**Your instructions:** What you return must match the records below exactly, apart from the omitted pictures.

**Extracted information:**

-- Opening Marker --

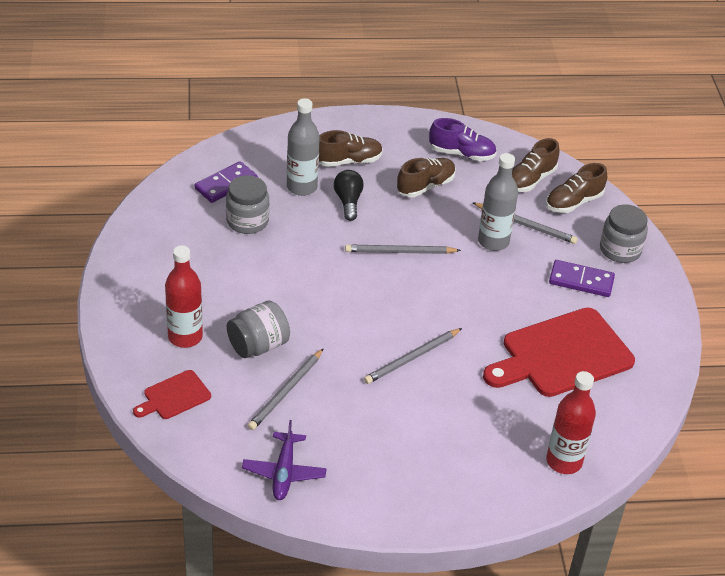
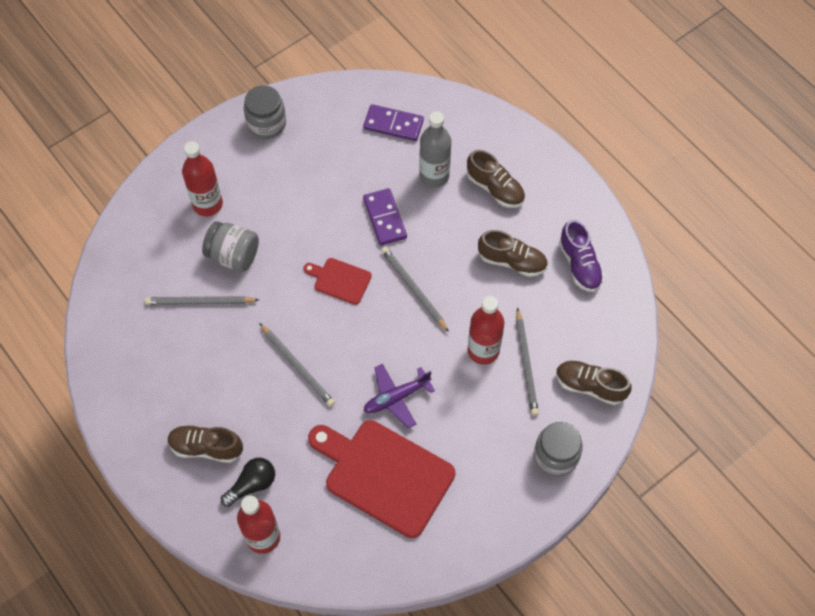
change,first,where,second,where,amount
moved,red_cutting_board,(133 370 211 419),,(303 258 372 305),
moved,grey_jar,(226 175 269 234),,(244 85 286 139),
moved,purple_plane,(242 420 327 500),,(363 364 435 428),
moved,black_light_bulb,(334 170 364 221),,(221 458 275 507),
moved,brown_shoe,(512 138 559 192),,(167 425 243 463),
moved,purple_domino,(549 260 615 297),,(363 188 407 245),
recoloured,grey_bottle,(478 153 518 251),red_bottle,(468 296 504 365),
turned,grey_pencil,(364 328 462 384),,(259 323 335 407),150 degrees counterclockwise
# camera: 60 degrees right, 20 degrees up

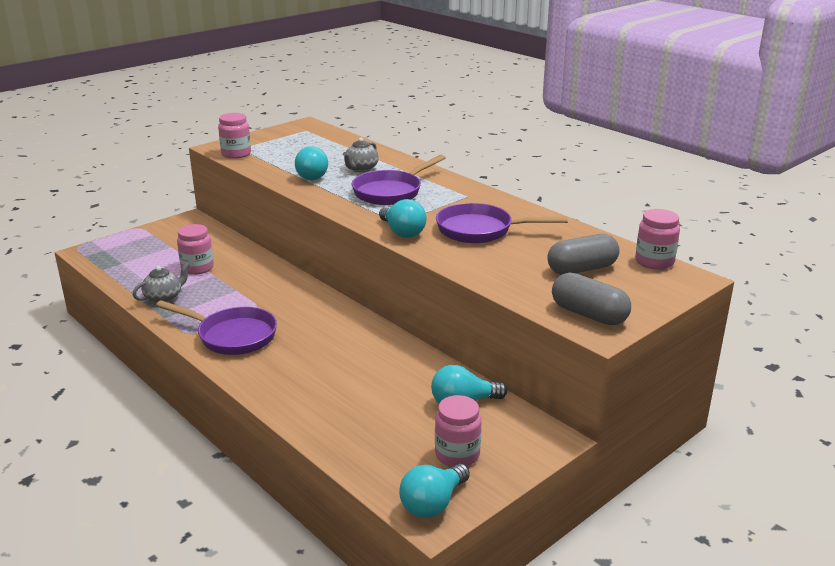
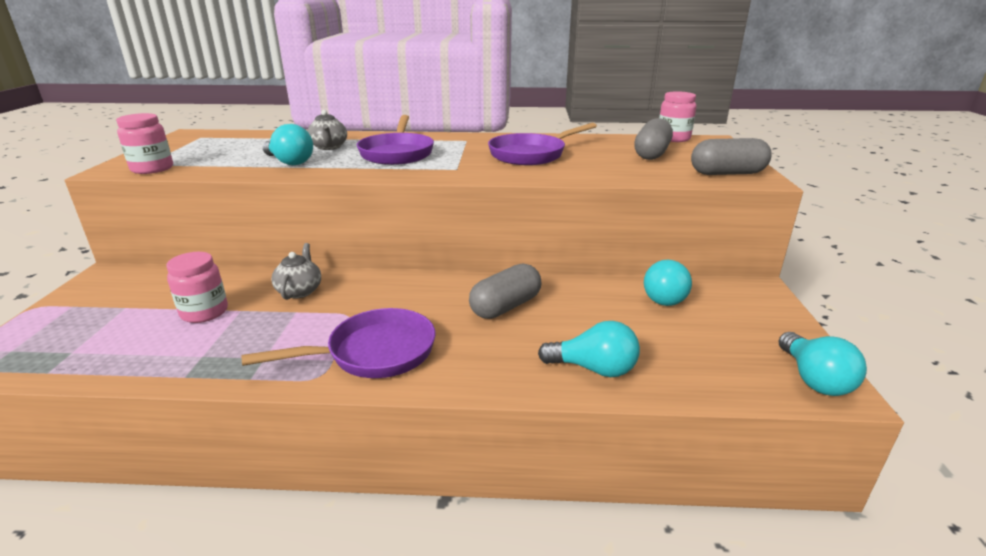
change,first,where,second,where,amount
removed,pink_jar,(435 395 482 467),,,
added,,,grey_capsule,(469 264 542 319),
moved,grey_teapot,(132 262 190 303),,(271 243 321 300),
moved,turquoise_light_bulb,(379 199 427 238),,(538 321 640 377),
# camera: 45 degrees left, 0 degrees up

-- Closing Marker --

**Output below:**
change,first,where,second,where,amount
moved,red_cutting_board,(133 370 211 419),,(303 258 372 305),
moved,grey_jar,(226 175 269 234),,(244 85 286 139),
moved,purple_plane,(242 420 327 500),,(363 364 435 428),
moved,black_light_bulb,(334 170 364 221),,(221 458 275 507),
moved,brown_shoe,(512 138 559 192),,(167 425 243 463),
moved,purple_domino,(549 260 615 297),,(363 188 407 245),
recoloured,grey_bottle,(478 153 518 251),red_bottle,(468 296 504 365),
turned,grey_pencil,(364 328 462 384),,(259 323 335 407),150 degrees counterclockwise
# camera: 60 degrees right, 20 degrees up

change,first,where,second,where,amount
removed,pink_jar,(435 395 482 467),,,
added,,,grey_capsule,(469 264 542 319),
moved,grey_teapot,(132 262 190 303),,(271 243 321 300),
moved,turquoise_light_bulb,(379 199 427 238),,(538 321 640 377),
# camera: 45 degrees left, 0 degrees up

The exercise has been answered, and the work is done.